#### [Aim of the exercise]
Could you write out the opening lines of the data, word for word, stopping after the line that contains "none -> black_rocket <373, 242>"?

── Extracted material ──

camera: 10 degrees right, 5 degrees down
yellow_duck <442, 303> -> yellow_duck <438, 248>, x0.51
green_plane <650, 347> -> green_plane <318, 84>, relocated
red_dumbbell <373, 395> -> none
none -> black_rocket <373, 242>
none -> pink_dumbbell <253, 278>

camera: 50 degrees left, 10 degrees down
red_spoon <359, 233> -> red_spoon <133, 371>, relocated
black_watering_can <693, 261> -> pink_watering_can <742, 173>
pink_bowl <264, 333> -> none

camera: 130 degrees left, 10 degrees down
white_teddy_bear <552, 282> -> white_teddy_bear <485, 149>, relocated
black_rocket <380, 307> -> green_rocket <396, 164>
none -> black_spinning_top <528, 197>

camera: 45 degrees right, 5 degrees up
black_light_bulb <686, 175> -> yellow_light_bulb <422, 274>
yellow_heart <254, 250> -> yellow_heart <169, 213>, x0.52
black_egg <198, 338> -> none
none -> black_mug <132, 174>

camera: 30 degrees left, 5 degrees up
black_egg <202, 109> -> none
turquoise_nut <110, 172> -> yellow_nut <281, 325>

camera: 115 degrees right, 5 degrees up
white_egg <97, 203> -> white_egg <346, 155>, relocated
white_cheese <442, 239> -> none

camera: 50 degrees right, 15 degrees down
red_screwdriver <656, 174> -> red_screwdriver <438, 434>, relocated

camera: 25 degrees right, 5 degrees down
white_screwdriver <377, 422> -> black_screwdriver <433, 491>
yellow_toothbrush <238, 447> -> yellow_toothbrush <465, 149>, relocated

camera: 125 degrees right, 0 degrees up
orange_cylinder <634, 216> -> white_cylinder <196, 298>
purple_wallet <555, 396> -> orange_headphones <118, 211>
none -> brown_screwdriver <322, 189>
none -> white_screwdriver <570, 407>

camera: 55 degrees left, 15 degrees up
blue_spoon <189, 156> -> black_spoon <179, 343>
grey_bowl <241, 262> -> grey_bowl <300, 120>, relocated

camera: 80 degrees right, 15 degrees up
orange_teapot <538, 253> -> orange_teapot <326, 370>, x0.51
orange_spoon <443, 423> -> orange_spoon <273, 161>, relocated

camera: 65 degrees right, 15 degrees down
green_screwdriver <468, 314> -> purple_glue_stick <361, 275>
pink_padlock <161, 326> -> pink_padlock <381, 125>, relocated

───

#### [Exercise answer]
camera: 10 degrees right, 5 degrees down
yellow_duck <442, 303> -> yellow_duck <438, 248>, x0.51
green_plane <650, 347> -> green_plane <318, 84>, relocated
red_dumbbell <373, 395> -> none
none -> black_rocket <373, 242>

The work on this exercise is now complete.